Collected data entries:
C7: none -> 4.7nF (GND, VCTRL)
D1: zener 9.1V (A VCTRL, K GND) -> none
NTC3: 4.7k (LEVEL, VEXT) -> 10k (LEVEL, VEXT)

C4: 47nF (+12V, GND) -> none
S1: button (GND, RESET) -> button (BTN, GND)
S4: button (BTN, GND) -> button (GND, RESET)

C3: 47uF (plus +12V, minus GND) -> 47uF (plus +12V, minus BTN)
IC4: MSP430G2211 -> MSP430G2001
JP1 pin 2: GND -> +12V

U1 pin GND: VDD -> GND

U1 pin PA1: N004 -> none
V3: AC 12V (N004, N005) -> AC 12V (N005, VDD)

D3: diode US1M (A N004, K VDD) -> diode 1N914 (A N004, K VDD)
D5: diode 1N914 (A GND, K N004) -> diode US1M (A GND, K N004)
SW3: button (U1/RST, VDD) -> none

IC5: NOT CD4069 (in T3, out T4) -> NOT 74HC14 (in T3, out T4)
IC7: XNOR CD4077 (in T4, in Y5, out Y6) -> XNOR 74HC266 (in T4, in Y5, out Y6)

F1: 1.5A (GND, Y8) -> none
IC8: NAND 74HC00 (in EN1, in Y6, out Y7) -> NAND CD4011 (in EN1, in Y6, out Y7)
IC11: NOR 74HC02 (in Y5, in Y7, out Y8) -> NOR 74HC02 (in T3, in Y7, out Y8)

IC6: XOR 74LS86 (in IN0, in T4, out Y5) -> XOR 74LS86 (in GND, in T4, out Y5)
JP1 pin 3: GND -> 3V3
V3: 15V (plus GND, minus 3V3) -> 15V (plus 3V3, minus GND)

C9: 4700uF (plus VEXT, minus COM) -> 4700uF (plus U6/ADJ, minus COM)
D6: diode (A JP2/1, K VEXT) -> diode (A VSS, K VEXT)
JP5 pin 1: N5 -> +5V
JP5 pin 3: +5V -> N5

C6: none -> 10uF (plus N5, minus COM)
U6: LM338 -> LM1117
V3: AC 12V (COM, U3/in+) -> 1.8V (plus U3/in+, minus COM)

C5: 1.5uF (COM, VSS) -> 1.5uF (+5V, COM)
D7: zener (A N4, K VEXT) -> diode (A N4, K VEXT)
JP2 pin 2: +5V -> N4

§ Assigned task
Your answer must be the lines above from the one containing "V3: AC 12V (N004, N005) -> AC 12V (N005, VDD)" to the one containing "V3: 15V (plus", both included, restated word for word.

§ Task solution
V3: AC 12V (N004, N005) -> AC 12V (N005, VDD)

D3: diode US1M (A N004, K VDD) -> diode 1N914 (A N004, K VDD)
D5: diode 1N914 (A GND, K N004) -> diode US1M (A GND, K N004)
SW3: button (U1/RST, VDD) -> none

IC5: NOT CD4069 (in T3, out T4) -> NOT 74HC14 (in T3, out T4)
IC7: XNOR CD4077 (in T4, in Y5, out Y6) -> XNOR 74HC266 (in T4, in Y5, out Y6)

F1: 1.5A (GND, Y8) -> none
IC8: NAND 74HC00 (in EN1, in Y6, out Y7) -> NAND CD4011 (in EN1, in Y6, out Y7)
IC11: NOR 74HC02 (in Y5, in Y7, out Y8) -> NOR 74HC02 (in T3, in Y7, out Y8)

IC6: XOR 74LS86 (in IN0, in T4, out Y5) -> XOR 74LS86 (in GND, in T4, out Y5)
JP1 pin 3: GND -> 3V3
V3: 15V (plus GND, minus 3V3) -> 15V (plus 3V3, minus GND)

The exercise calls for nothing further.